- **Aim of the task**
The answer must consist solely of the lines from the start of the records through the line containing "in_first: [380, 301, 60, 81]", restated word for word, with no pictures.

- **Exercise material**
::::
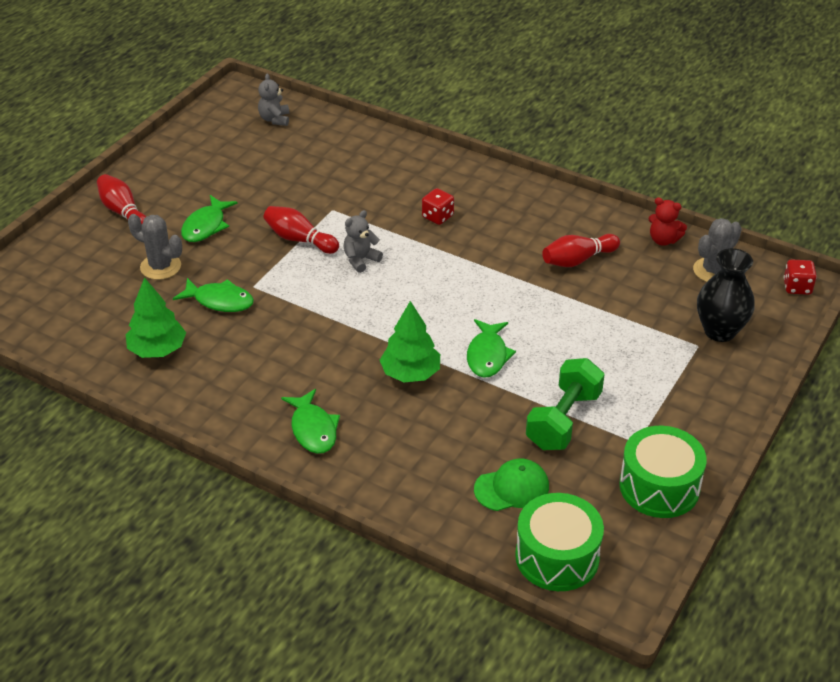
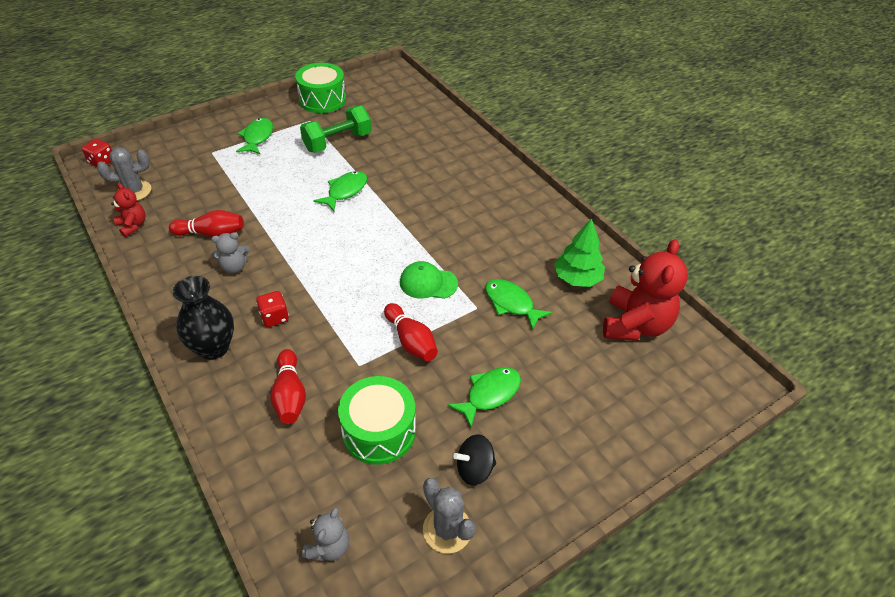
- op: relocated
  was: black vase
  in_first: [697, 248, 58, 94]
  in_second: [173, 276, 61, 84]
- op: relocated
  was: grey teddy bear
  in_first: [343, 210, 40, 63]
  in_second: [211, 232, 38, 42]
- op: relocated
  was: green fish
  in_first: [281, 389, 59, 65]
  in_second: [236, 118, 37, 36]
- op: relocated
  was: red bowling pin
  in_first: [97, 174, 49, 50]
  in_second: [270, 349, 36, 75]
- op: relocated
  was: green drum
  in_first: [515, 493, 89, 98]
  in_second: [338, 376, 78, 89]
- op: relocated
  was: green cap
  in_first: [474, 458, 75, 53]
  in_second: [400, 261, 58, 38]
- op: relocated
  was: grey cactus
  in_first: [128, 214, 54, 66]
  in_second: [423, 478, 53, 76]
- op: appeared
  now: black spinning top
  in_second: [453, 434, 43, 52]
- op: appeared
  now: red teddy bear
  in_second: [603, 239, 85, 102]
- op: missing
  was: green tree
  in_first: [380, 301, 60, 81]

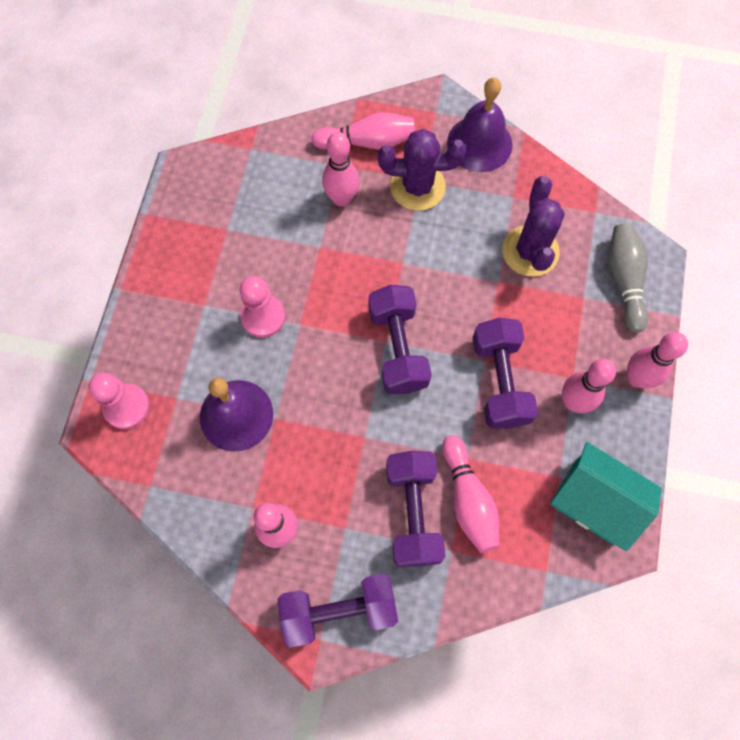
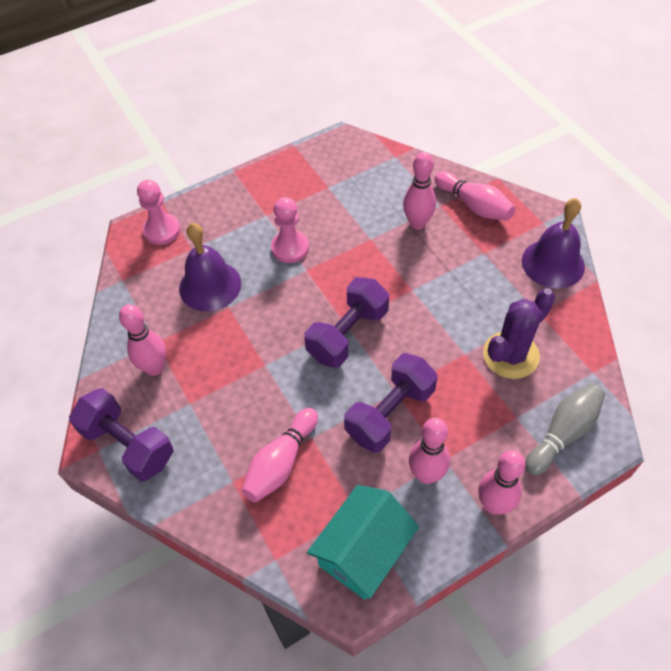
- op: spun
  was: turquoise house
  in_first: [550, 442, 112, 109]
  in_second: [307, 485, 112, 115]
  clockwise: 45
- op: missing
  was: purple cactus
  in_first: [378, 129, 88, 82]
- op: missing
  was: purple dumbbell
  in_first: [386, 451, 59, 116]

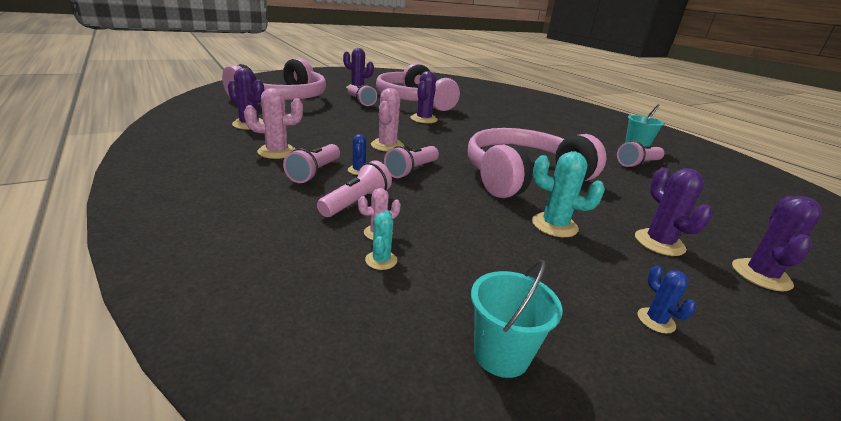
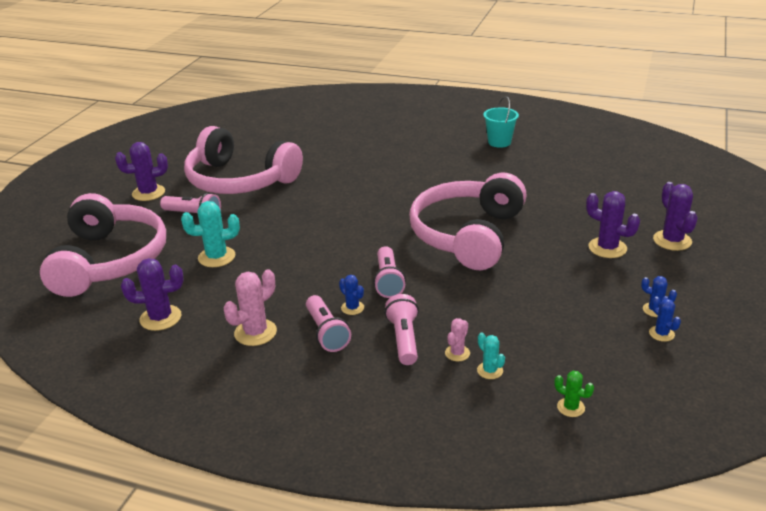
- op: relocated
  was: turquoise cactus
  in_first: [532, 151, 73, 86]
  in_second: [181, 201, 59, 66]
- op: appeared
  now: green cactus
  in_second: [554, 371, 40, 46]
- op: appeared
  now: blue cactus
  in_second: [649, 297, 32, 45]
- op: missing
  was: pink cactus
  in_first: [371, 88, 33, 64]
- op: missing
  was: purple cactus
  in_first: [410, 71, 28, 52]
- op: missing
  was: turquoise bucket
  in_first: [471, 260, 91, 118]
- op: missing
  was: pink flashlight
  in_first: [617, 141, 47, 27]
::::
- **Solution to this exercise**
- op: relocated
  was: black vase
  in_first: [697, 248, 58, 94]
  in_second: [173, 276, 61, 84]
- op: relocated
  was: grey teddy bear
  in_first: [343, 210, 40, 63]
  in_second: [211, 232, 38, 42]
- op: relocated
  was: green fish
  in_first: [281, 389, 59, 65]
  in_second: [236, 118, 37, 36]
- op: relocated
  was: red bowling pin
  in_first: [97, 174, 49, 50]
  in_second: [270, 349, 36, 75]
- op: relocated
  was: green drum
  in_first: [515, 493, 89, 98]
  in_second: [338, 376, 78, 89]
- op: relocated
  was: green cap
  in_first: [474, 458, 75, 53]
  in_second: [400, 261, 58, 38]
- op: relocated
  was: grey cactus
  in_first: [128, 214, 54, 66]
  in_second: [423, 478, 53, 76]
- op: appeared
  now: black spinning top
  in_second: [453, 434, 43, 52]
- op: appeared
  now: red teddy bear
  in_second: [603, 239, 85, 102]
- op: missing
  was: green tree
  in_first: [380, 301, 60, 81]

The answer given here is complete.